▸ **Goal of the exercise**:
From the first line to the last, write out the data below exactly.

----

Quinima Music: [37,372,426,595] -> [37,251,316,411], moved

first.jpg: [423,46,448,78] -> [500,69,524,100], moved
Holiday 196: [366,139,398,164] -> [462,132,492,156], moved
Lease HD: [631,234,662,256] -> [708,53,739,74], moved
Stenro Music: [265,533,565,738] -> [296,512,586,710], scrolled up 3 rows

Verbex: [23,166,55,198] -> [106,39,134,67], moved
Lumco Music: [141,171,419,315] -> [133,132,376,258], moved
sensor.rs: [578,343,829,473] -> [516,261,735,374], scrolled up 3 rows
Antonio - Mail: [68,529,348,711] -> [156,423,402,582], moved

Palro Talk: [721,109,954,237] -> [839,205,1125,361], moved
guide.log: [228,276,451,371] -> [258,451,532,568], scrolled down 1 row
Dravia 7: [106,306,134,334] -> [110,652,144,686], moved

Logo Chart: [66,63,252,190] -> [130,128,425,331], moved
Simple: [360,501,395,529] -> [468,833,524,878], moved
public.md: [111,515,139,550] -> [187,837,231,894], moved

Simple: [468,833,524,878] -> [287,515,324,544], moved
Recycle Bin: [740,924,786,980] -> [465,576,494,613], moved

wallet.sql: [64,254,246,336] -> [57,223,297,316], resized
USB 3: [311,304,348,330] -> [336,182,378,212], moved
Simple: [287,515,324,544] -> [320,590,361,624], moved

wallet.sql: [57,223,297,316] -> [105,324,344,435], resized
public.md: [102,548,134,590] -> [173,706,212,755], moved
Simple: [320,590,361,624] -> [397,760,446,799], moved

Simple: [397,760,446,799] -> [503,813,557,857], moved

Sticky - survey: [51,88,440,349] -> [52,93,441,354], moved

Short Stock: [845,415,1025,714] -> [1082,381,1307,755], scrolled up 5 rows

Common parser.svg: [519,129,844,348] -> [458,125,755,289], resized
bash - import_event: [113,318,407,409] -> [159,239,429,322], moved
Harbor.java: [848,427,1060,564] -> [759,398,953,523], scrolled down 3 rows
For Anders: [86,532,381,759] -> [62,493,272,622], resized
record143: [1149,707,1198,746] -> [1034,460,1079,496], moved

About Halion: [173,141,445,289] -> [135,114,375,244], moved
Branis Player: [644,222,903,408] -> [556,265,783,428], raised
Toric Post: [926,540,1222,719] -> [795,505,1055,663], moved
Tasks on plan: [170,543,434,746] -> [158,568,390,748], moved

----

▸ **Task result**:
Quinima Music: [37,372,426,595] -> [37,251,316,411], moved

first.jpg: [423,46,448,78] -> [500,69,524,100], moved
Holiday 196: [366,139,398,164] -> [462,132,492,156], moved
Lease HD: [631,234,662,256] -> [708,53,739,74], moved
Stenro Music: [265,533,565,738] -> [296,512,586,710], scrolled up 3 rows

Verbex: [23,166,55,198] -> [106,39,134,67], moved
Lumco Music: [141,171,419,315] -> [133,132,376,258], moved
sensor.rs: [578,343,829,473] -> [516,261,735,374], scrolled up 3 rows
Antonio - Mail: [68,529,348,711] -> [156,423,402,582], moved

Palro Talk: [721,109,954,237] -> [839,205,1125,361], moved
guide.log: [228,276,451,371] -> [258,451,532,568], scrolled down 1 row
Dravia 7: [106,306,134,334] -> [110,652,144,686], moved

Logo Chart: [66,63,252,190] -> [130,128,425,331], moved
Simple: [360,501,395,529] -> [468,833,524,878], moved
public.md: [111,515,139,550] -> [187,837,231,894], moved

Simple: [468,833,524,878] -> [287,515,324,544], moved
Recycle Bin: [740,924,786,980] -> [465,576,494,613], moved

wallet.sql: [64,254,246,336] -> [57,223,297,316], resized
USB 3: [311,304,348,330] -> [336,182,378,212], moved
Simple: [287,515,324,544] -> [320,590,361,624], moved

wallet.sql: [57,223,297,316] -> [105,324,344,435], resized
public.md: [102,548,134,590] -> [173,706,212,755], moved
Simple: [320,590,361,624] -> [397,760,446,799], moved

Simple: [397,760,446,799] -> [503,813,557,857], moved

Sticky - survey: [51,88,440,349] -> [52,93,441,354], moved

Short Stock: [845,415,1025,714] -> [1082,381,1307,755], scrolled up 5 rows

Common parser.svg: [519,129,844,348] -> [458,125,755,289], resized
bash - import_event: [113,318,407,409] -> [159,239,429,322], moved
Harbor.java: [848,427,1060,564] -> [759,398,953,523], scrolled down 3 rows
For Anders: [86,532,381,759] -> [62,493,272,622], resized
record143: [1149,707,1198,746] -> [1034,460,1079,496], moved

About Halion: [173,141,445,289] -> [135,114,375,244], moved
Branis Player: [644,222,903,408] -> [556,265,783,428], raised
Toric Post: [926,540,1222,719] -> [795,505,1055,663], moved
Tasks on plan: [170,543,434,746] -> [158,568,390,748], moved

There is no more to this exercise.